About this task: Could you return every record below without changing a word?

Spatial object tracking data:
##############################
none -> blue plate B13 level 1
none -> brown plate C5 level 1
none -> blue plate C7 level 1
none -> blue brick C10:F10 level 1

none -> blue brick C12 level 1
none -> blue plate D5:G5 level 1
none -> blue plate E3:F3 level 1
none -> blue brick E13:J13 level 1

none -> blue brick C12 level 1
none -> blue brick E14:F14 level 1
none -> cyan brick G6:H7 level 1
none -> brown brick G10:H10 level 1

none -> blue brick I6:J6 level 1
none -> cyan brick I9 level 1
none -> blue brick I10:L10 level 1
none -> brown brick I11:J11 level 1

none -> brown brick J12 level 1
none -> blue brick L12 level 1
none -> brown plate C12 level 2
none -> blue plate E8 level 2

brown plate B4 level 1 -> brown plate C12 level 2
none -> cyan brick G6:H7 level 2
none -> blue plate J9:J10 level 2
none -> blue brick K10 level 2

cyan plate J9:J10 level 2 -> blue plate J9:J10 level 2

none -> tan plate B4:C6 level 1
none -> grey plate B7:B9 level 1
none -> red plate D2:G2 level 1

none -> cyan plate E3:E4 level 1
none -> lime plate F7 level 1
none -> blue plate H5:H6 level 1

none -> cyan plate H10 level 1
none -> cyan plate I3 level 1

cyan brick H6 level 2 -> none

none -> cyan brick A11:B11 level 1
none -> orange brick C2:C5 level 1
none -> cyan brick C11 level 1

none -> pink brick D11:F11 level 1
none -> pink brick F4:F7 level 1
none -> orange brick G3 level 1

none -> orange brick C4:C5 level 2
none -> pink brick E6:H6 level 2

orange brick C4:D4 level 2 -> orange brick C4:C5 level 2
##############################
Your response:
none -> blue plate B13 level 1
none -> brown plate C5 level 1
none -> blue plate C7 level 1
none -> blue brick C10:F10 level 1

none -> blue brick C12 level 1
none -> blue plate D5:G5 level 1
none -> blue plate E3:F3 level 1
none -> blue brick E13:J13 level 1

none -> blue brick C12 level 1
none -> blue brick E14:F14 level 1
none -> cyan brick G6:H7 level 1
none -> brown brick G10:H10 level 1

none -> blue brick I6:J6 level 1
none -> cyan brick I9 level 1
none -> blue brick I10:L10 level 1
none -> brown brick I11:J11 level 1

none -> brown brick J12 level 1
none -> blue brick L12 level 1
none -> brown plate C12 level 2
none -> blue plate E8 level 2

brown plate B4 level 1 -> brown plate C12 level 2
none -> cyan brick G6:H7 level 2
none -> blue plate J9:J10 level 2
none -> blue brick K10 level 2

cyan plate J9:J10 level 2 -> blue plate J9:J10 level 2

none -> tan plate B4:C6 level 1
none -> grey plate B7:B9 level 1
none -> red plate D2:G2 level 1

none -> cyan plate E3:E4 level 1
none -> lime plate F7 level 1
none -> blue plate H5:H6 level 1

none -> cyan plate H10 level 1
none -> cyan plate I3 level 1

cyan brick H6 level 2 -> none

none -> cyan brick A11:B11 level 1
none -> orange brick C2:C5 level 1
none -> cyan brick C11 level 1

none -> pink brick D11:F11 level 1
none -> pink brick F4:F7 level 1
none -> orange brick G3 level 1

none -> orange brick C4:C5 level 2
none -> pink brick E6:H6 level 2

orange brick C4:D4 level 2 -> orange brick C4:C5 level 2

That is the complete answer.